Collection entries:

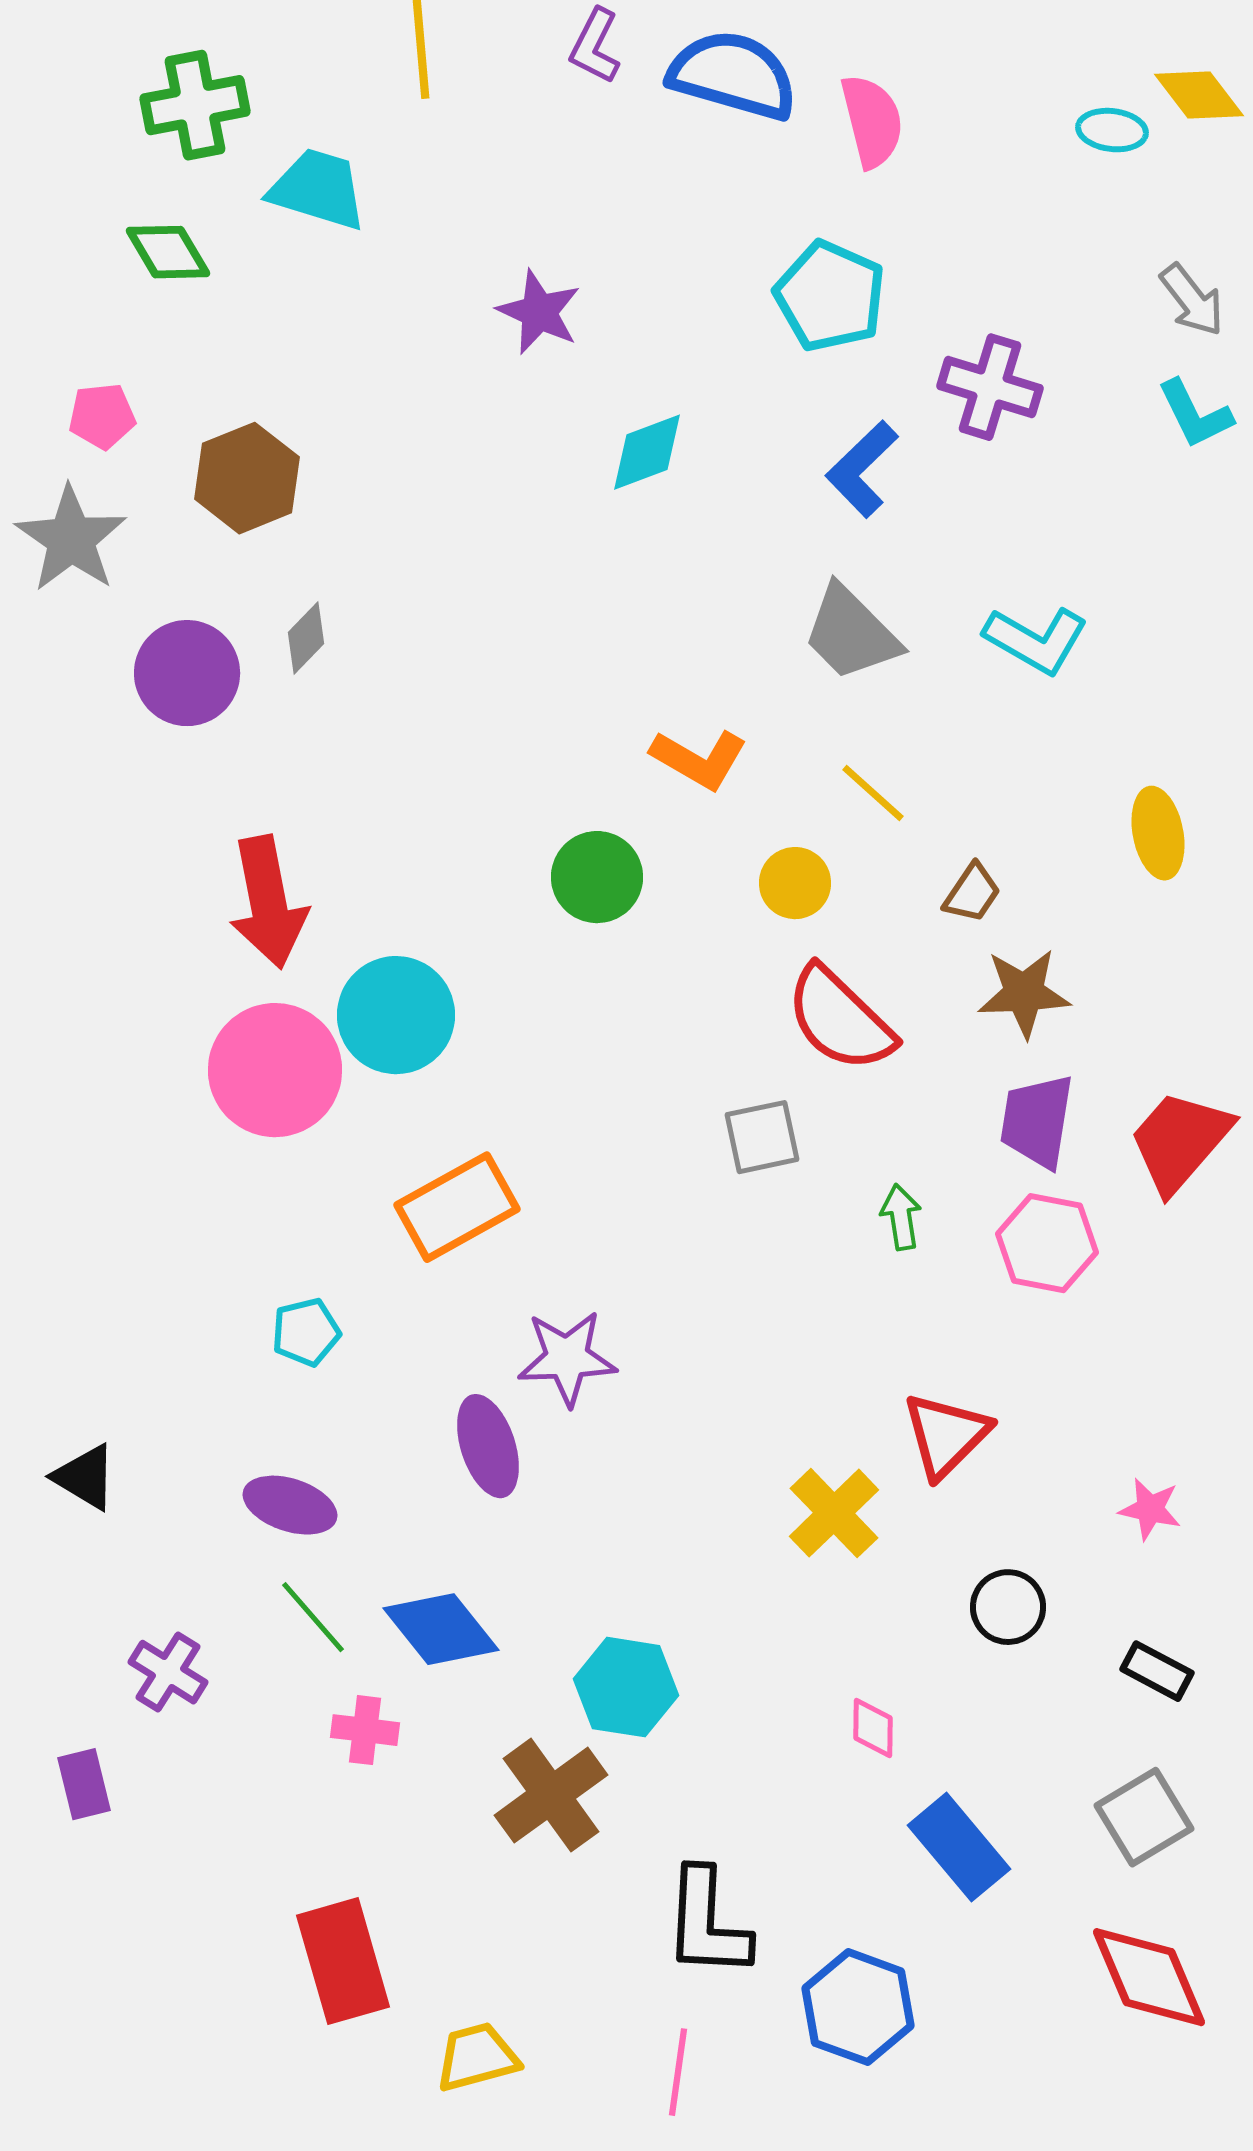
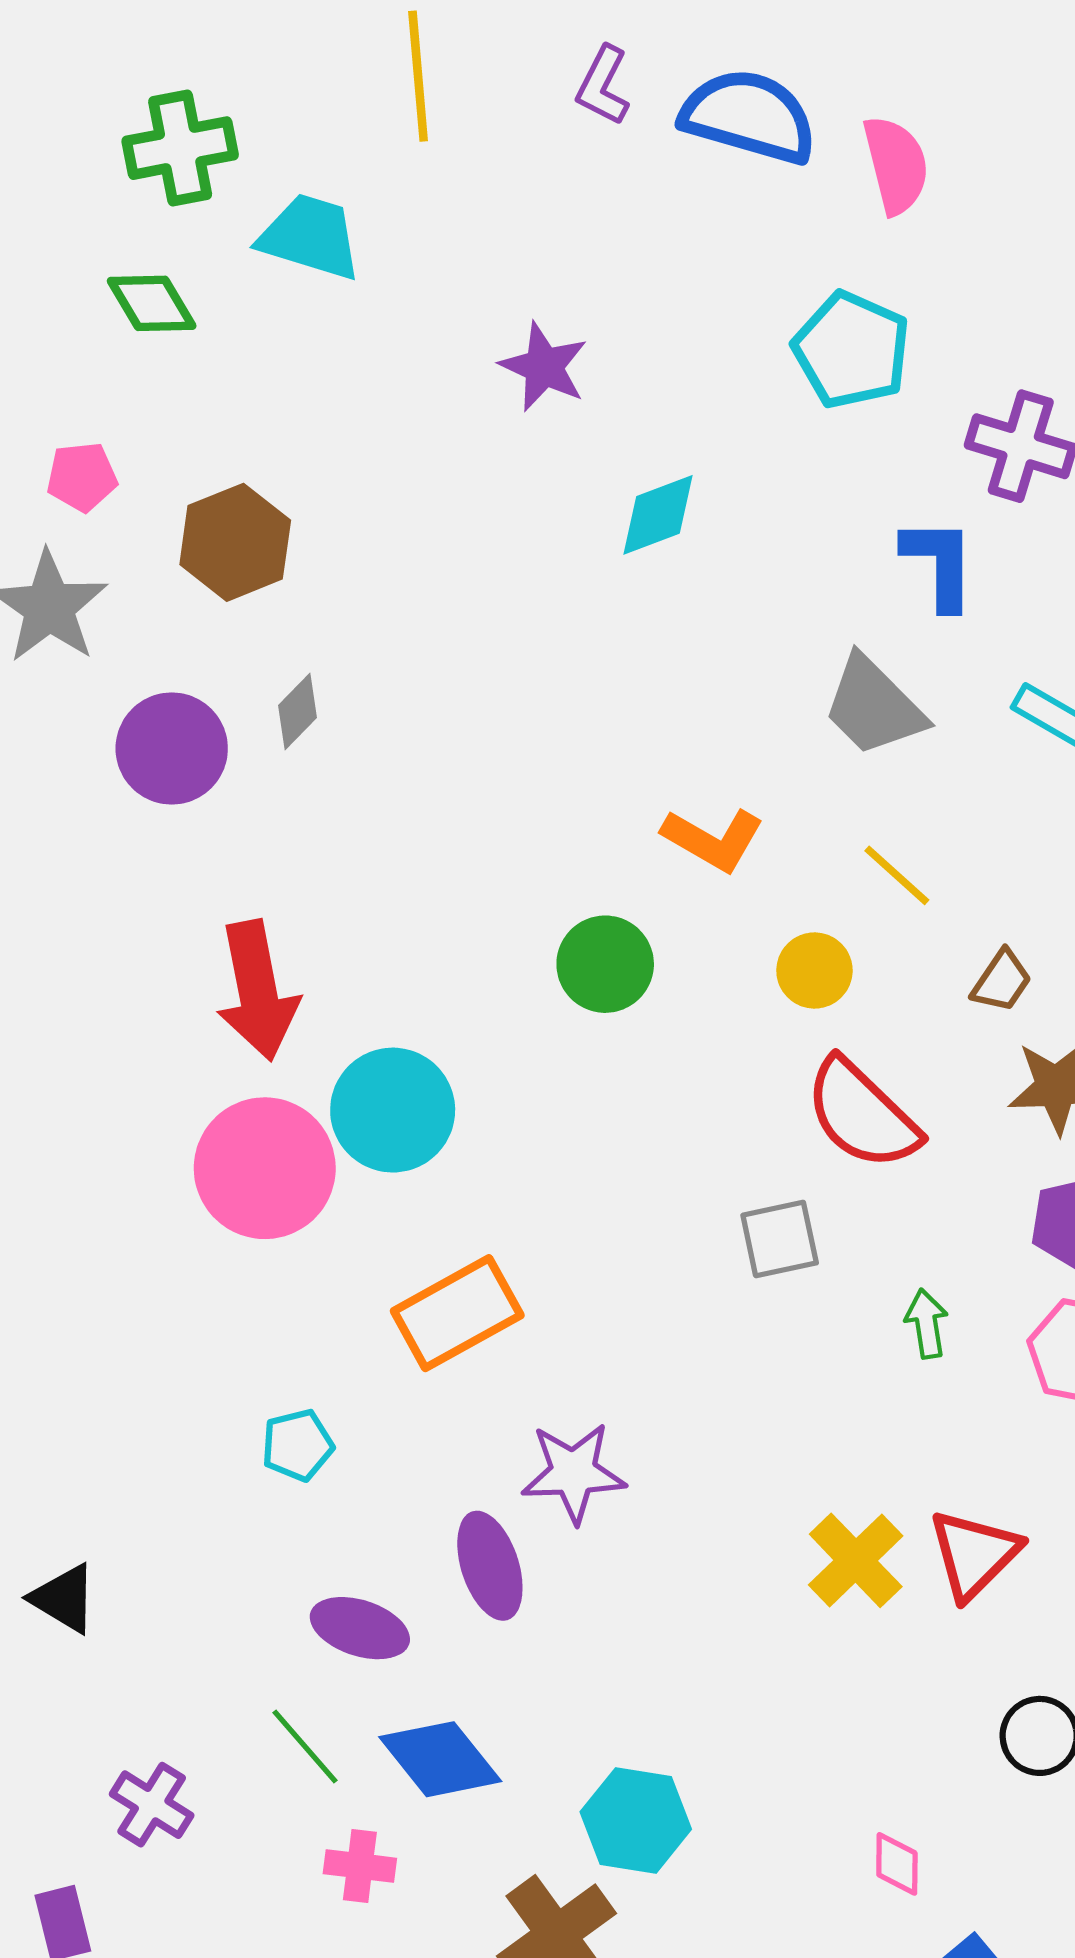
blue L-shape: (862, 469) -> (939, 563), moved, turned 134
purple ellipse: (290, 1505) -> (360, 1628), moved
yellow cross: (834, 1513) -> (856, 1560), moved

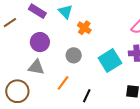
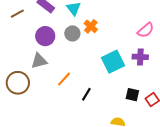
gray circle: (74, 55) -> (72, 33), moved
gray triangle: (36, 67) -> (39, 61), turned -30

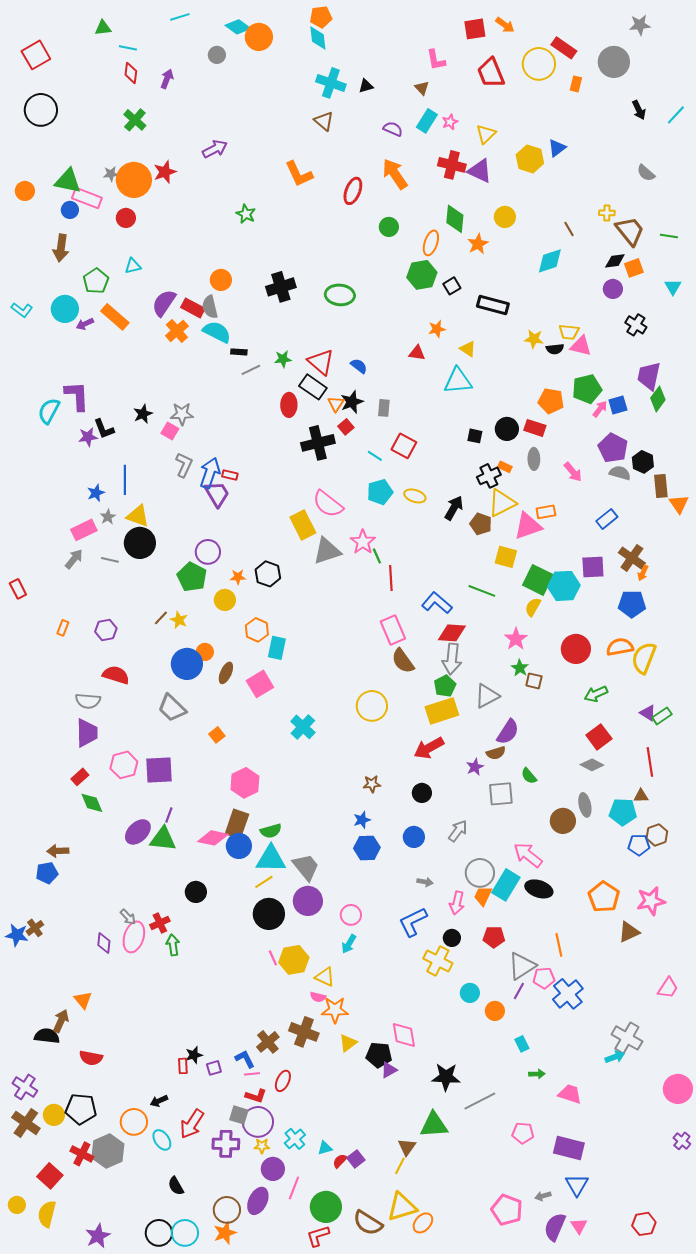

**Exercise instructions**
All of the entries, apart from the pictures, must be returned exactly.

**Your solution**
blue L-shape: (862, 469) -> (939, 563), moved, turned 134
purple ellipse: (290, 1505) -> (360, 1628), moved
yellow cross: (834, 1513) -> (856, 1560), moved

gray circle: (74, 55) -> (72, 33), moved
gray triangle: (36, 67) -> (39, 61), turned -30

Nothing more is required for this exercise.